Record excerpts START

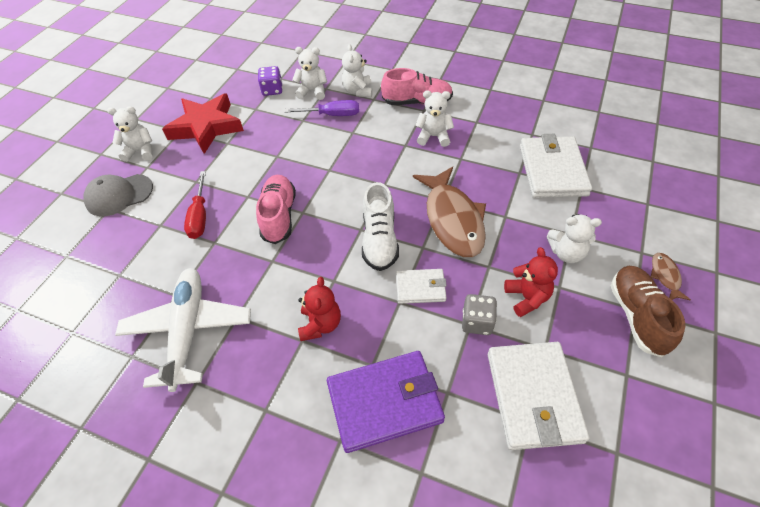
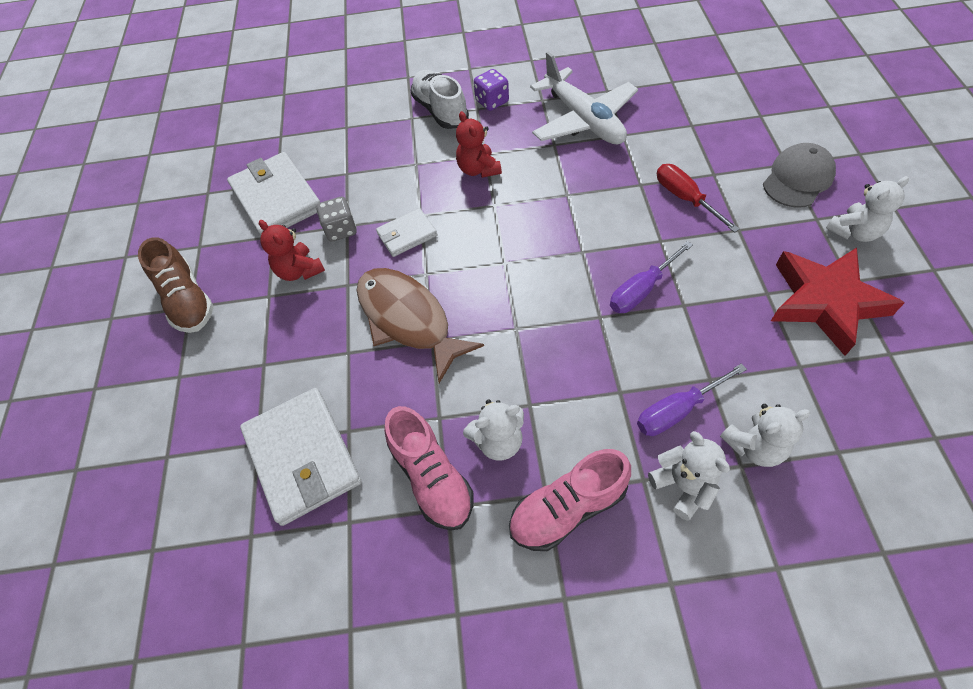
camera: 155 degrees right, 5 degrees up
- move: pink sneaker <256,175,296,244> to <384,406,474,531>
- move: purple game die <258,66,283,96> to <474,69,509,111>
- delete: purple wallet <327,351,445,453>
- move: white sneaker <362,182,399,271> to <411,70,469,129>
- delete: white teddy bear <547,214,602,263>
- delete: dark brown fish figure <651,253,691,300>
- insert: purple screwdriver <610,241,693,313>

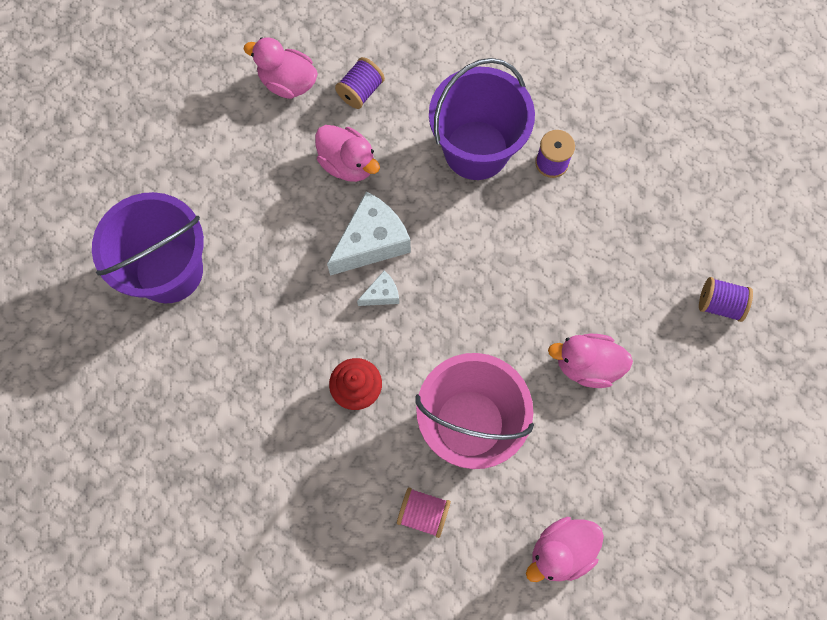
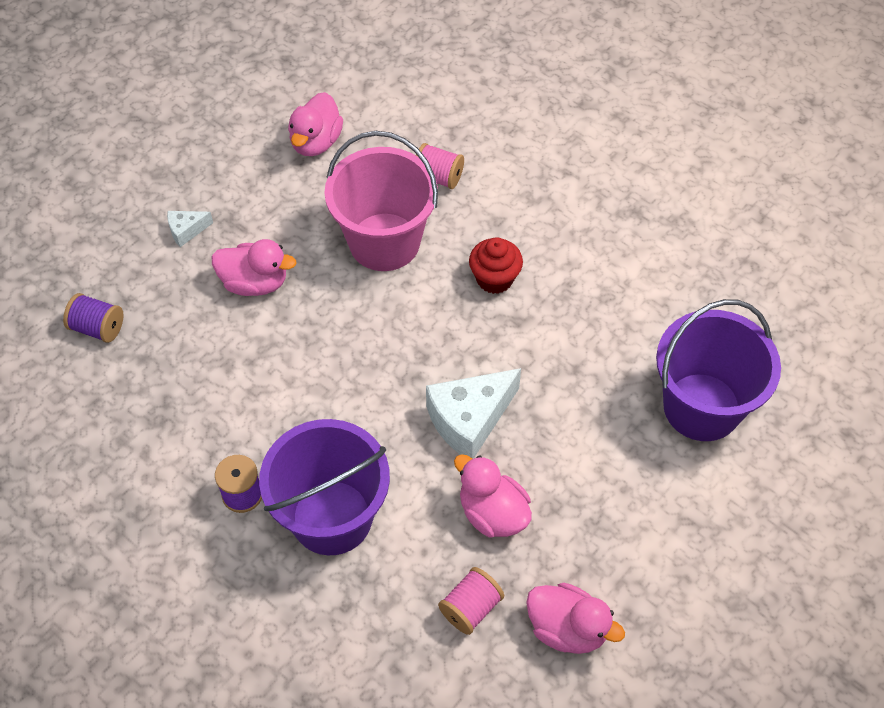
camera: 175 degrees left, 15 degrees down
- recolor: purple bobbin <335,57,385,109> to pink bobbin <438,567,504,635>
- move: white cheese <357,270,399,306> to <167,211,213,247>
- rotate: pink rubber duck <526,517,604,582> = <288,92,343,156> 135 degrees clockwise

Record excerpts END
Record excerpts START

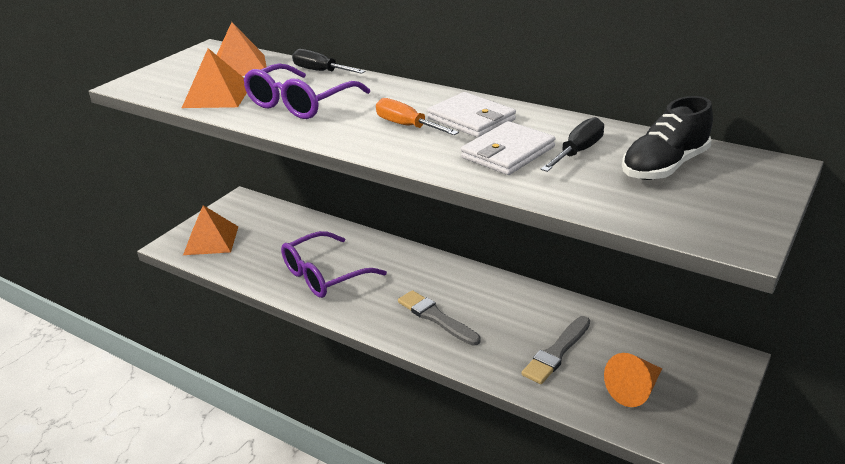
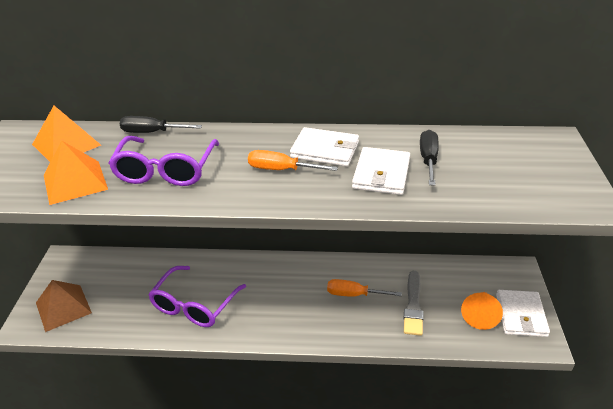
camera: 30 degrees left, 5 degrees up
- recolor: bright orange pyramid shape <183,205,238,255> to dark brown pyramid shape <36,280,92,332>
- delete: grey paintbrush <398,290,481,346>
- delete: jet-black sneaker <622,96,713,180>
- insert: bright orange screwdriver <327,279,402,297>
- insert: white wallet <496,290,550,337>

Record excerpts END

Exercise
Only the lines above from the one with "camera: 155 degrees right, 5 degrees up" up to and including the one with "- delete: dark" should be repeated, exactly as written.

Answer
camera: 155 degrees right, 5 degrees up
- move: pink sneaker <256,175,296,244> to <384,406,474,531>
- move: purple game die <258,66,283,96> to <474,69,509,111>
- delete: purple wallet <327,351,445,453>
- move: white sneaker <362,182,399,271> to <411,70,469,129>
- delete: white teddy bear <547,214,602,263>
- delete: dark brown fish figure <651,253,691,300>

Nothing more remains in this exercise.